Problem to work on —
Find the lines below that contain the string "blue". Copy each one.

Supplied records —
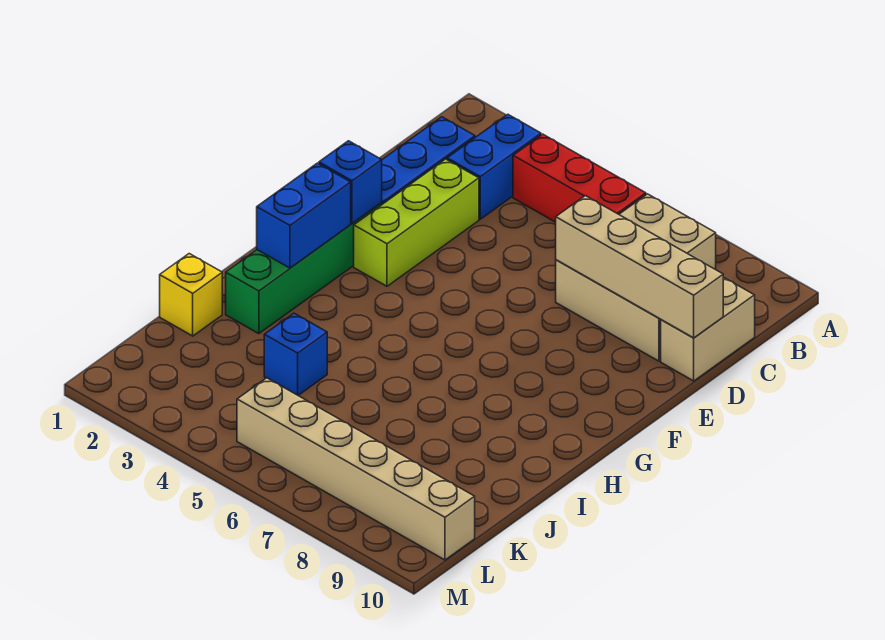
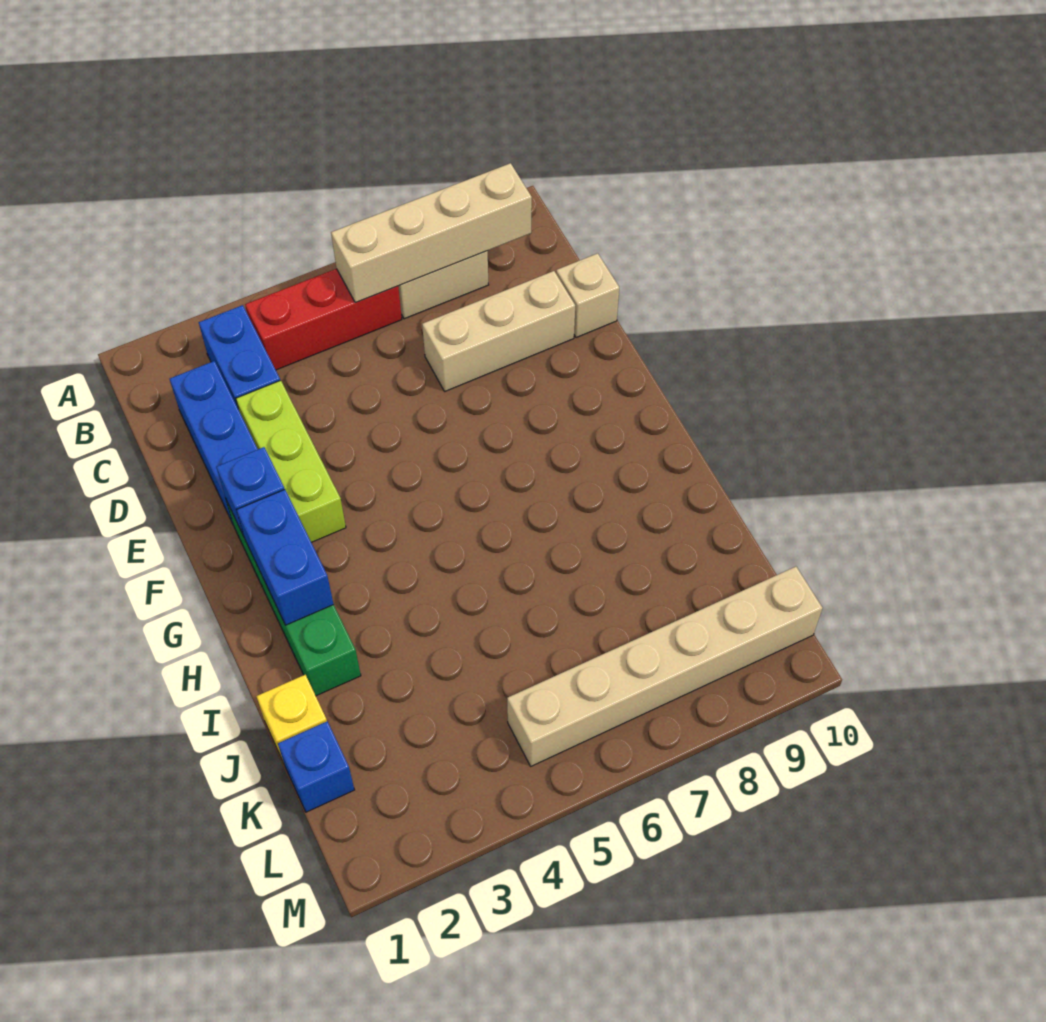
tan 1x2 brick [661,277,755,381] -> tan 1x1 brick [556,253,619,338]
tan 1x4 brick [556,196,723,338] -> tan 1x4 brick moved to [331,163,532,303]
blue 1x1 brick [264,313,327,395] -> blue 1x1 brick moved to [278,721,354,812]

==

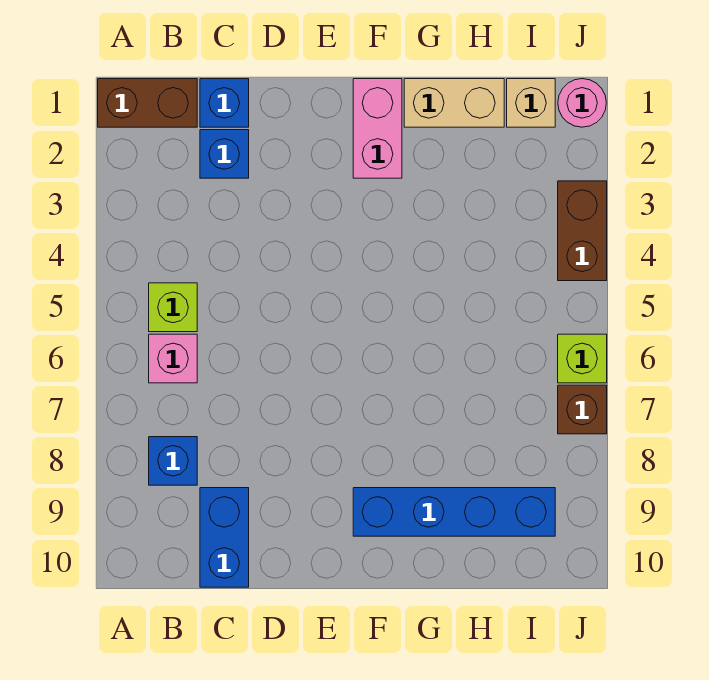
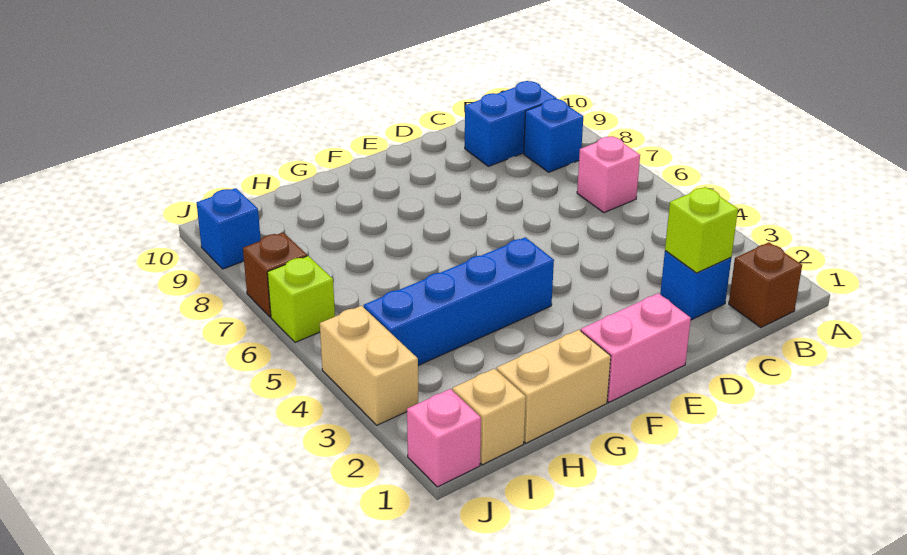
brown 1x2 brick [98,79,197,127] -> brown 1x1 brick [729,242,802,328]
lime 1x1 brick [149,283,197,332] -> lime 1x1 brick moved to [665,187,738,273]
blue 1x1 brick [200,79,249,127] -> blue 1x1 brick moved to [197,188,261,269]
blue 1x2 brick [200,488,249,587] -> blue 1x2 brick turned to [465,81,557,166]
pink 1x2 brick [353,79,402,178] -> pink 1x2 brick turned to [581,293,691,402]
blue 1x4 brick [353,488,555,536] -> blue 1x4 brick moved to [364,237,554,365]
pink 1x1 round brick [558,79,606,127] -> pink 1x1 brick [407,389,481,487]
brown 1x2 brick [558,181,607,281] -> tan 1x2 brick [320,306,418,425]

---

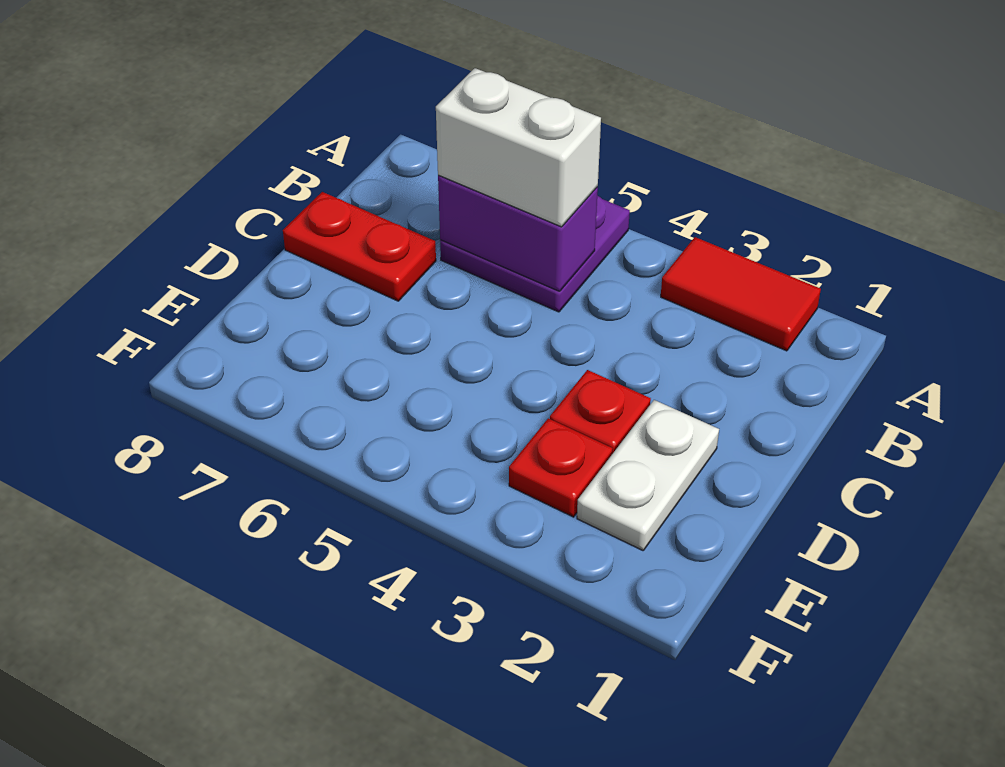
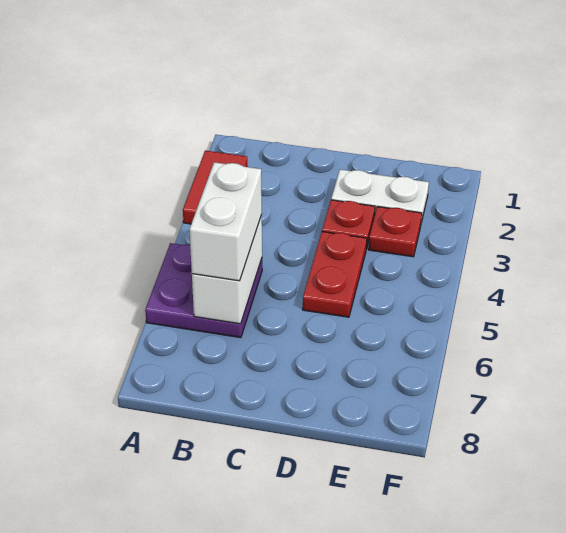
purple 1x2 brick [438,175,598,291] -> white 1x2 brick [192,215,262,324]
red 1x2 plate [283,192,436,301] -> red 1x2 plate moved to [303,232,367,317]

Written answer —
blue 1x1 brick [264,313,327,395] -> blue 1x1 brick moved to [278,721,354,812]
blue 1x1 brick [200,79,249,127] -> blue 1x1 brick moved to [197,188,261,269]
blue 1x2 brick [200,488,249,587] -> blue 1x2 brick turned to [465,81,557,166]
blue 1x4 brick [353,488,555,536] -> blue 1x4 brick moved to [364,237,554,365]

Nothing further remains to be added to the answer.